Work request ▸ In the entries, find all lines that hold the word "counterclockwise" and copy them.

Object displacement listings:
------------------------------------------------------------

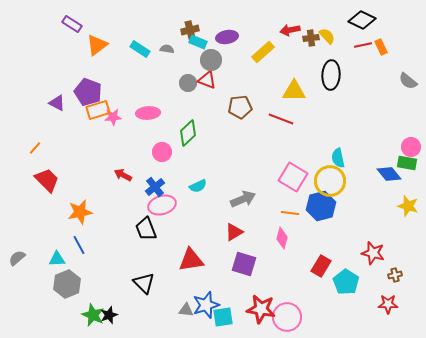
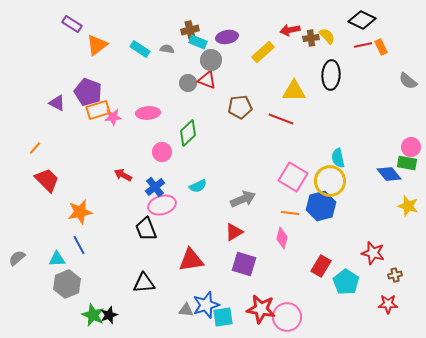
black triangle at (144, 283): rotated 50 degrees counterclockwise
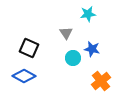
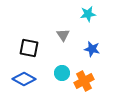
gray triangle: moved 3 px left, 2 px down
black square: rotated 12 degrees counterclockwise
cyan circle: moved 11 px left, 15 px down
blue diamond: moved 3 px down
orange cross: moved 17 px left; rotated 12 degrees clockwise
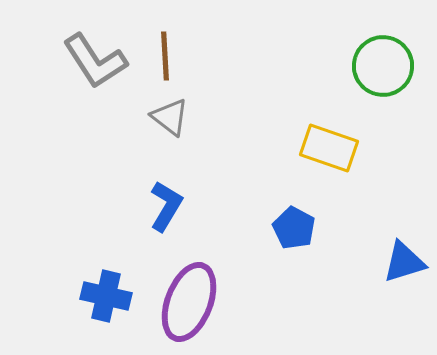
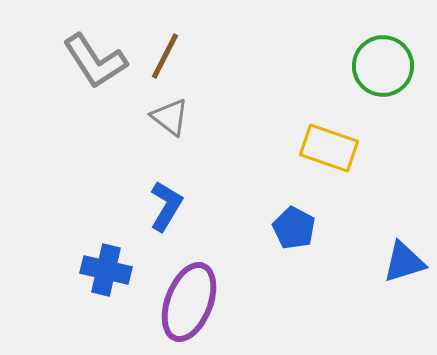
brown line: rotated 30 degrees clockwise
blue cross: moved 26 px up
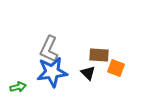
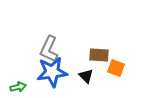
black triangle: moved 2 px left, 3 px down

------------------------------------------------------------

Result ▸
black triangle at (144, 283): rotated 50 degrees counterclockwise
black square: rotated 12 degrees counterclockwise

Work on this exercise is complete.